* [DATA EXTRACT]:
◇ ◇ ◇
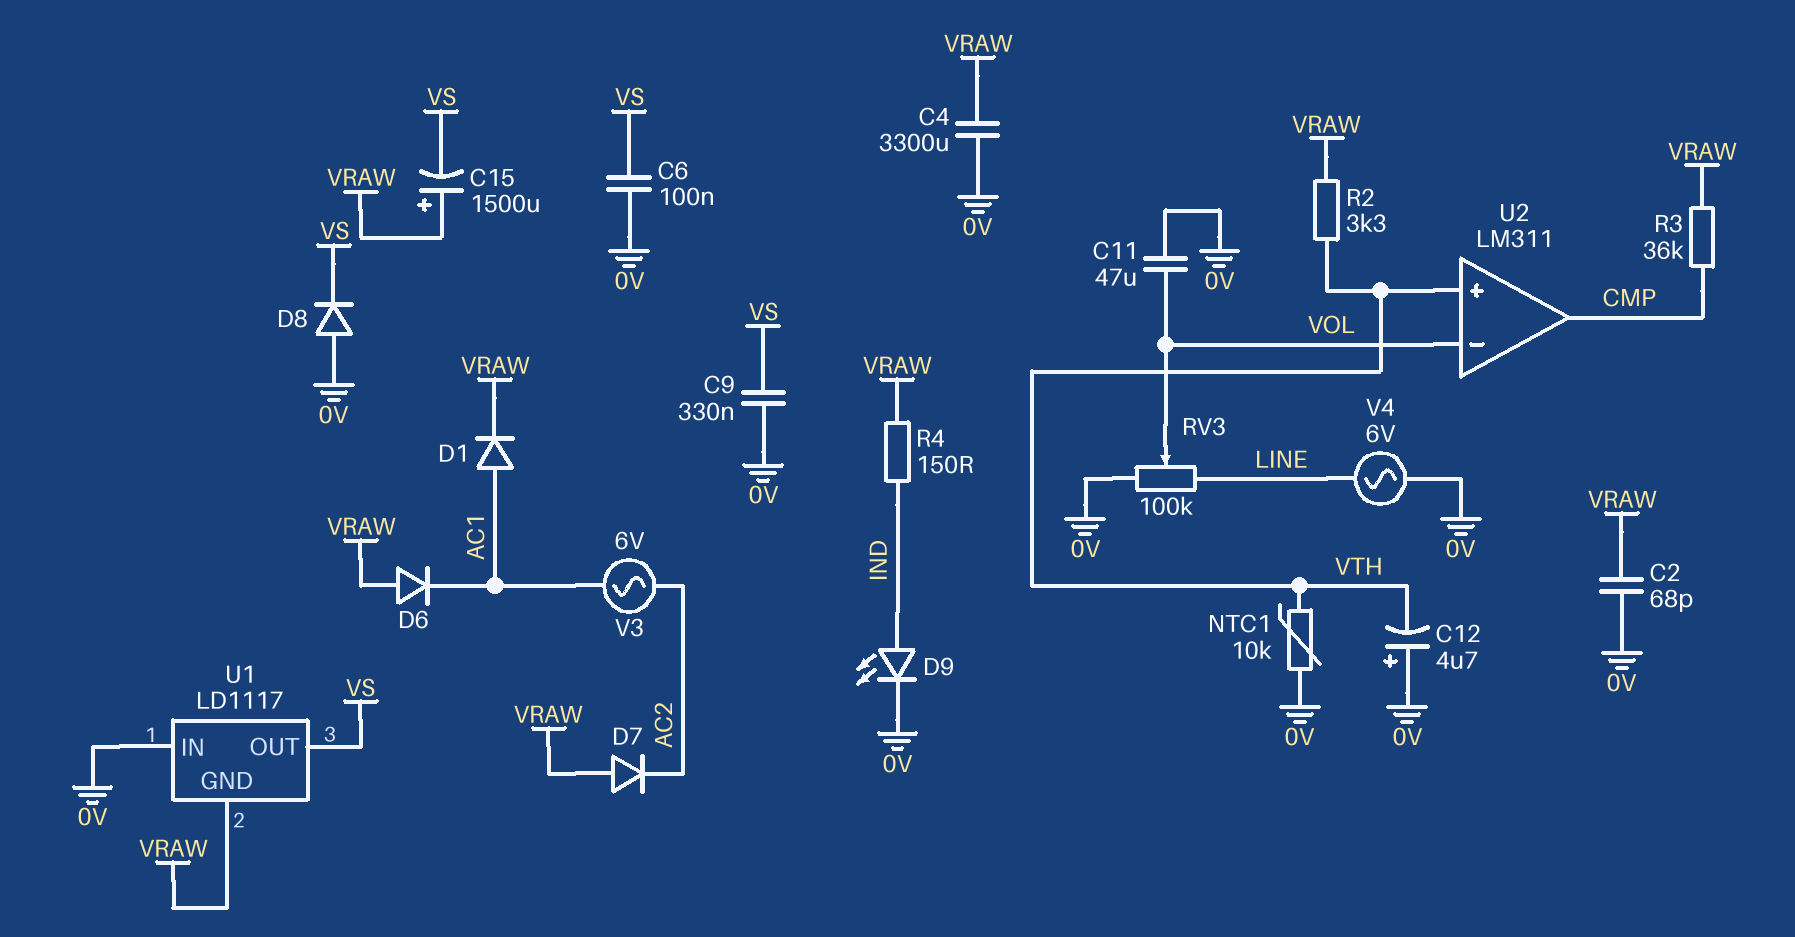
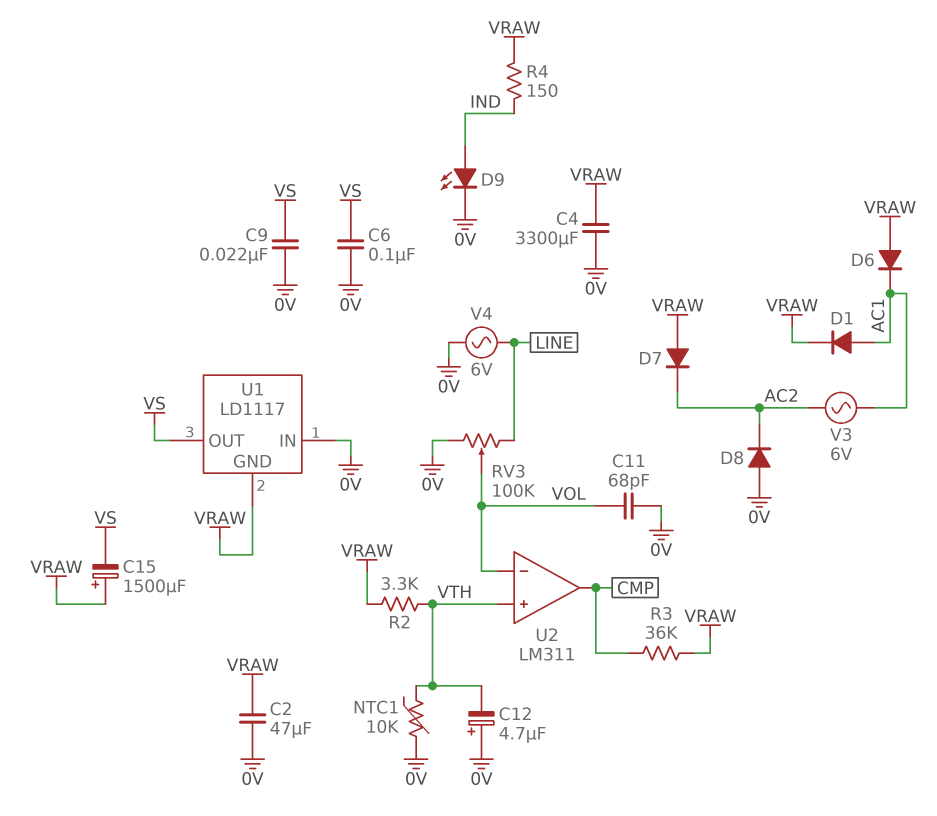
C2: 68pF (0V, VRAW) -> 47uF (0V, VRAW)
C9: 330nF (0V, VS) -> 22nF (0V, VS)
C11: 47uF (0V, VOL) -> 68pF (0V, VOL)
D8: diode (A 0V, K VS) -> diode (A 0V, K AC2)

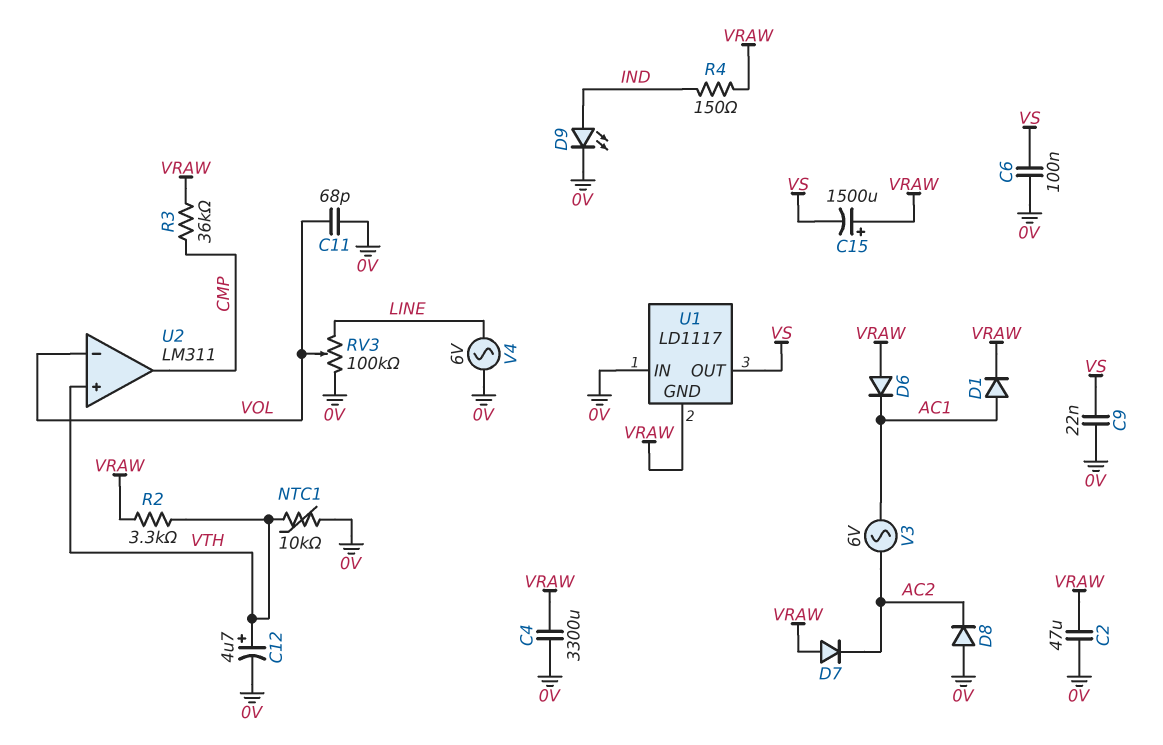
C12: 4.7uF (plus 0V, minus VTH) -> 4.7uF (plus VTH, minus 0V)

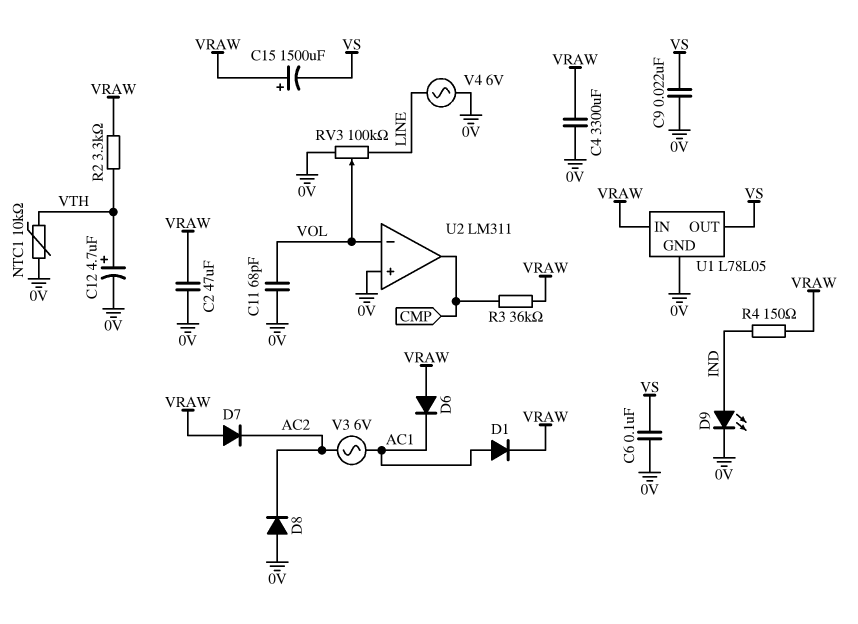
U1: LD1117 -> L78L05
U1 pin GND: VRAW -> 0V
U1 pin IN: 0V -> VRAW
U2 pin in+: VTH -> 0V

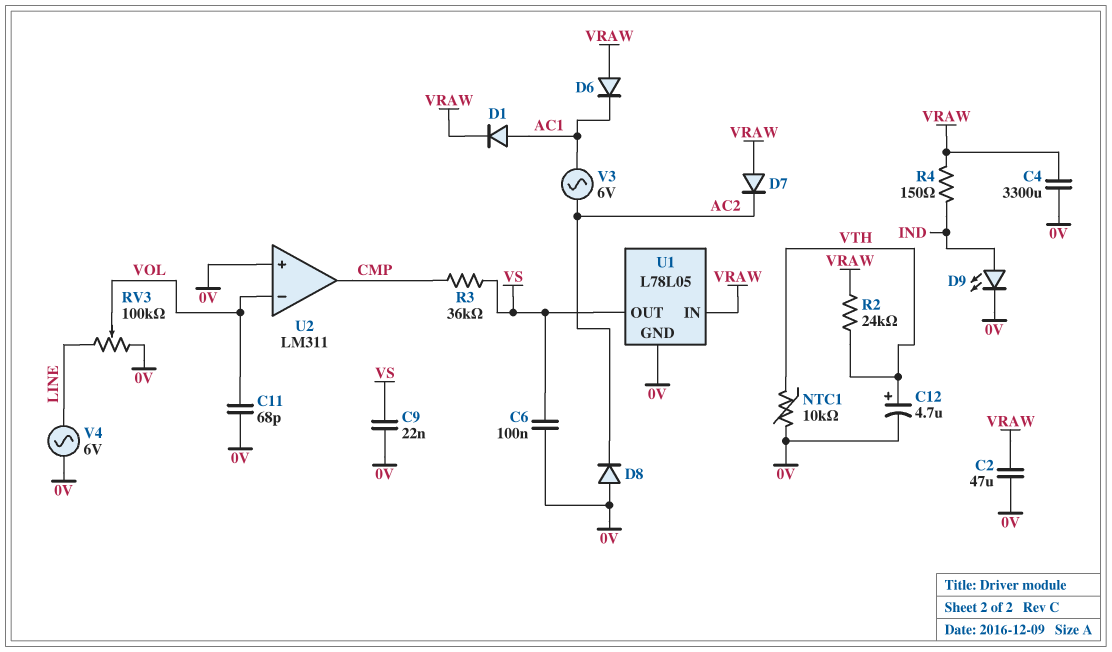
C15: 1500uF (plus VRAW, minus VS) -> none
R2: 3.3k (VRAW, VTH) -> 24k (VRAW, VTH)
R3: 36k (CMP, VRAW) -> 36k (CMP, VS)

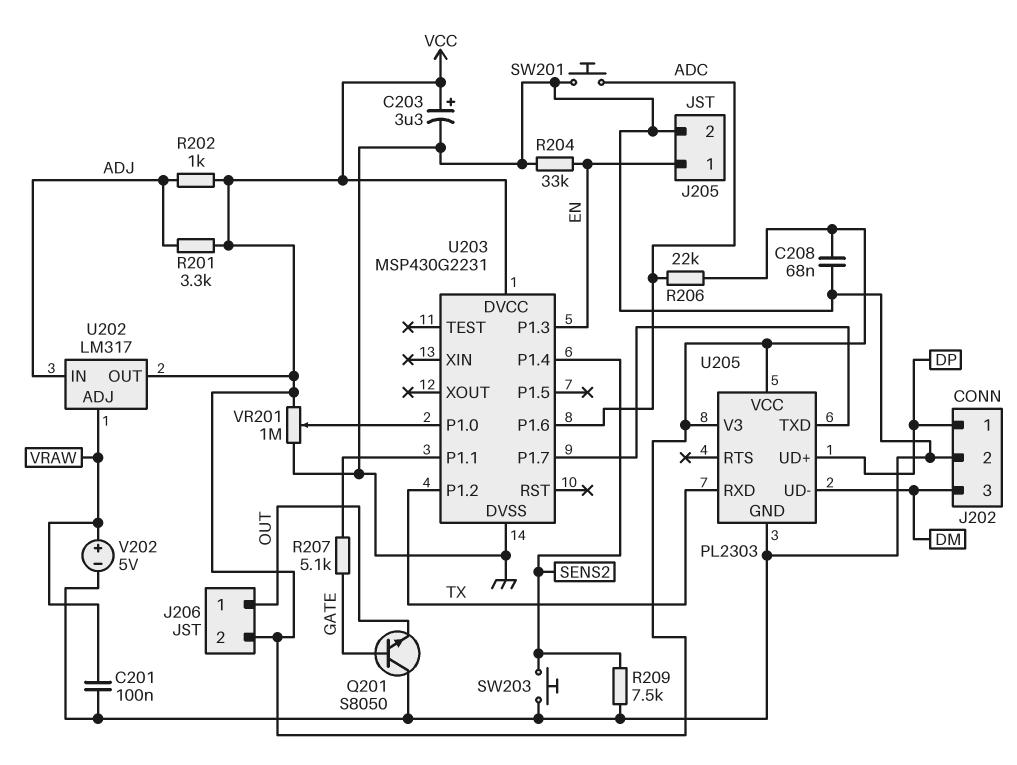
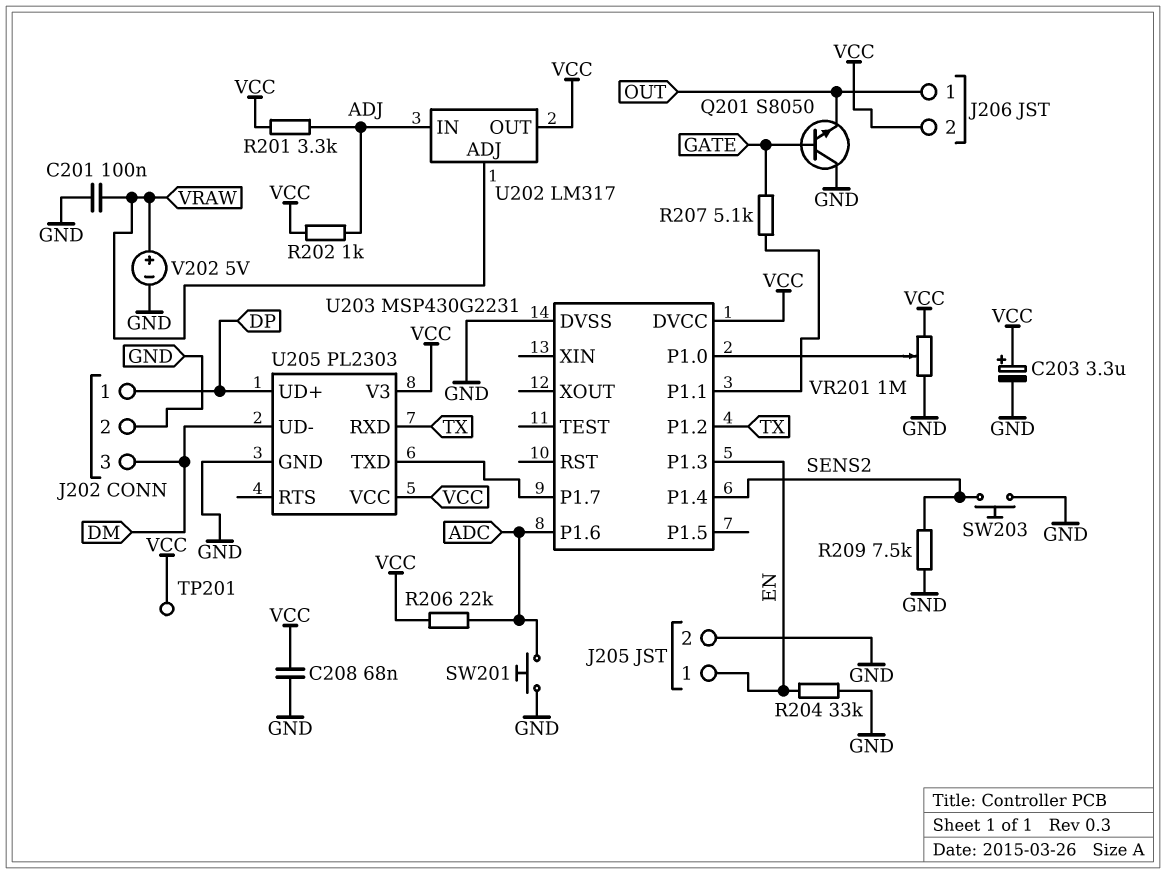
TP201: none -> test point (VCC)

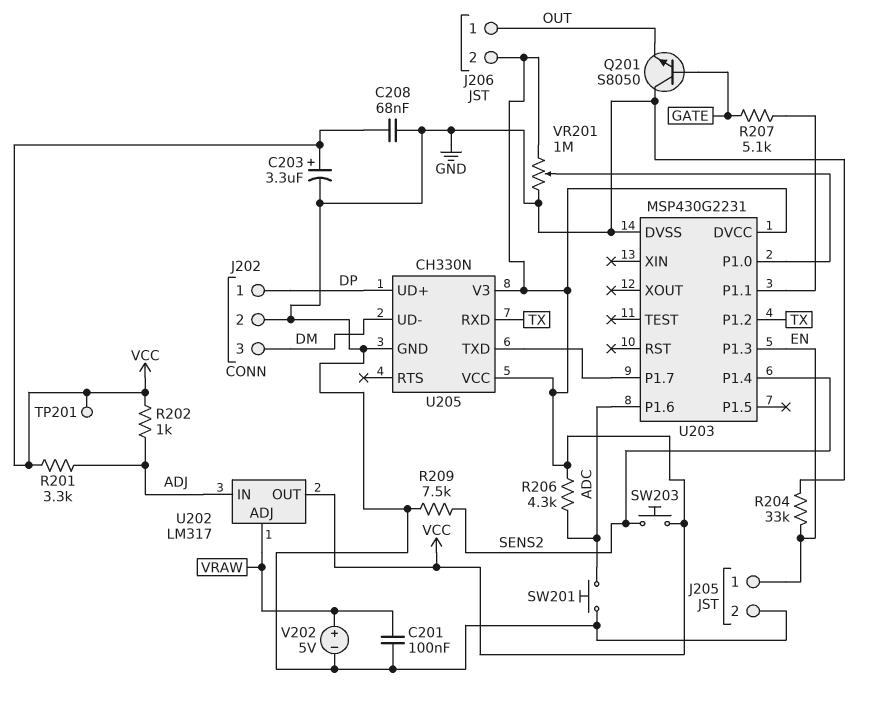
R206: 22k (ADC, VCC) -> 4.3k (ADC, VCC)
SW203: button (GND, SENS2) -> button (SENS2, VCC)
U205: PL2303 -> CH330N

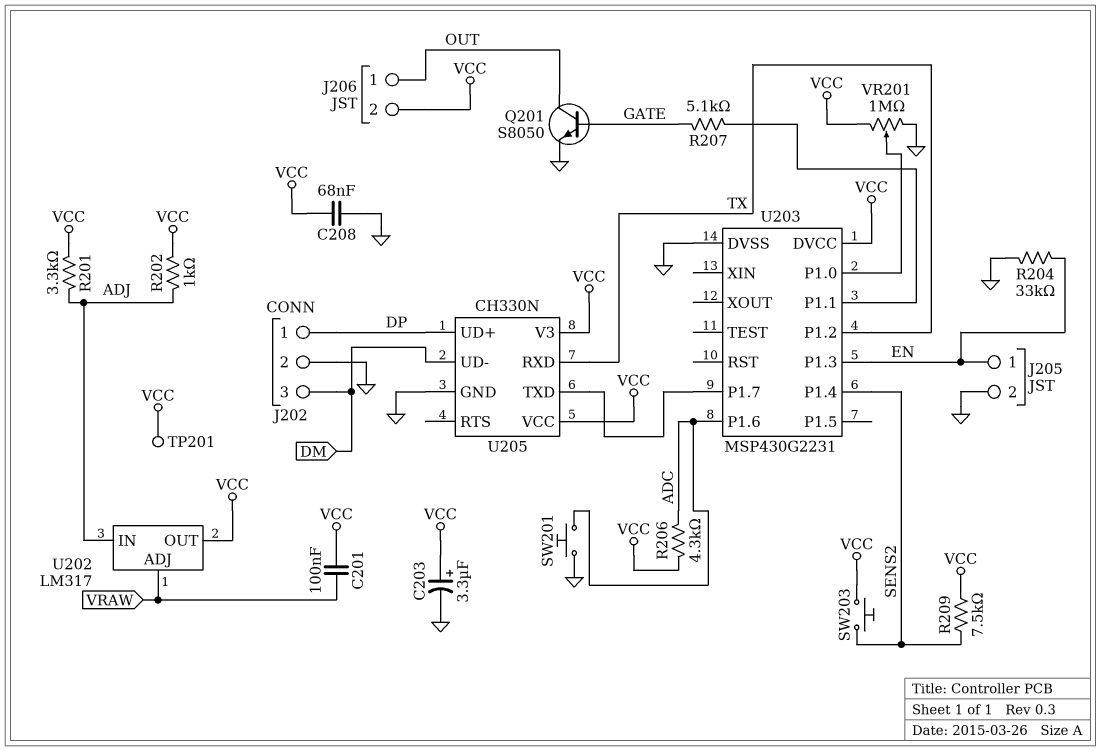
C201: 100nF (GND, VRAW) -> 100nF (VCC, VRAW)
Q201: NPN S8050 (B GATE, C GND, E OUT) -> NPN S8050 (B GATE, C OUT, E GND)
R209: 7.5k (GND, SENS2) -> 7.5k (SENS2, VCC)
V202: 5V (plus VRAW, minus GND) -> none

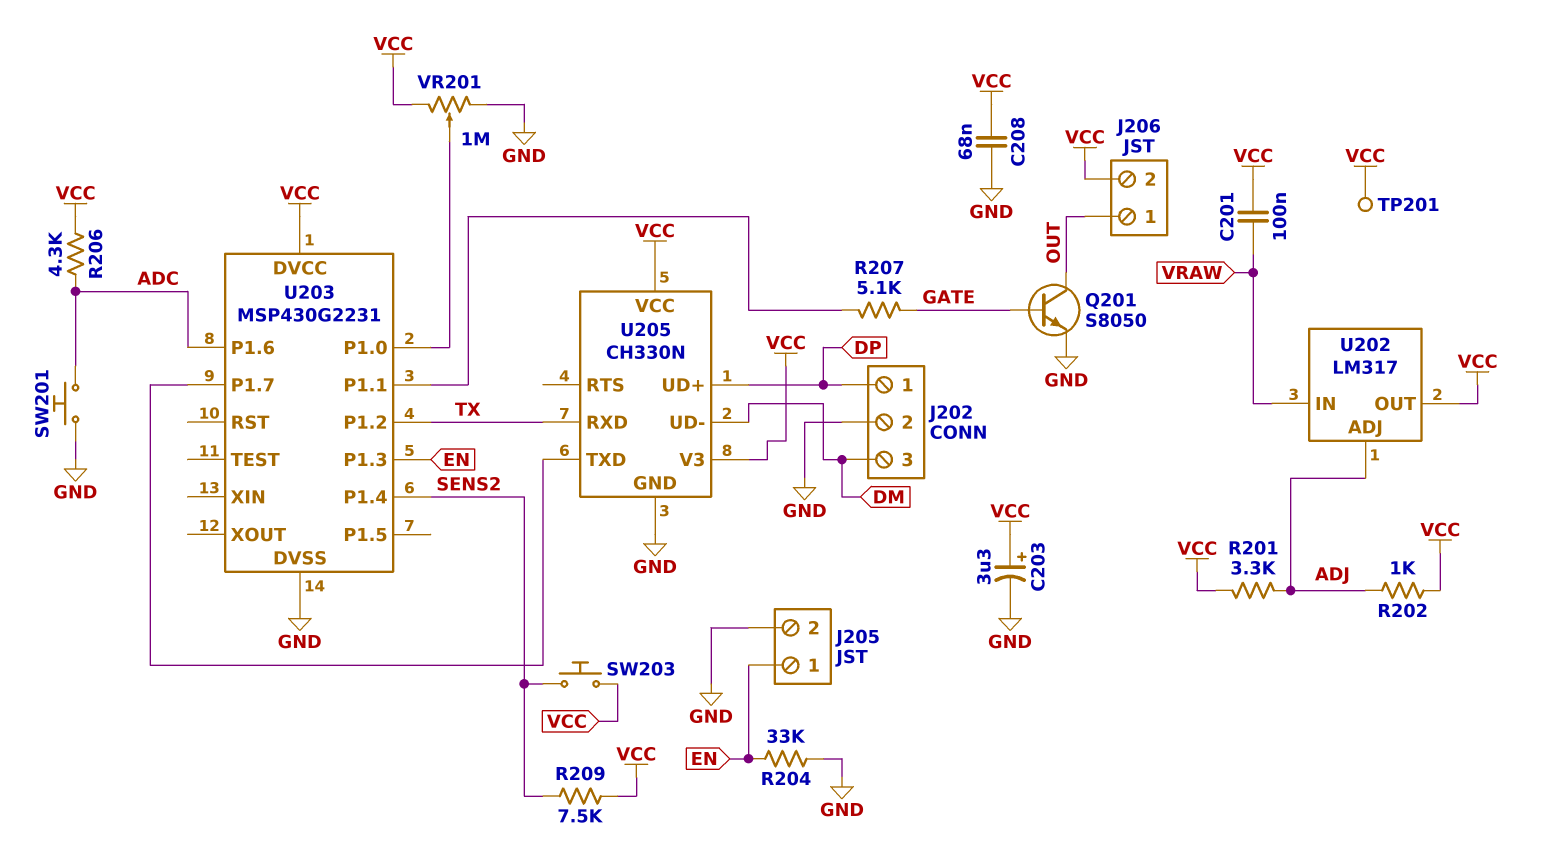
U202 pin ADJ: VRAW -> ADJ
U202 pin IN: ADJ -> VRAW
◇ ◇ ◇
* [EXERCISE BRIEF]:
What number of lines in the data contain the word "VRAW"? Give the number and nothing else.

* [EXERCISE OUTPUT]:
10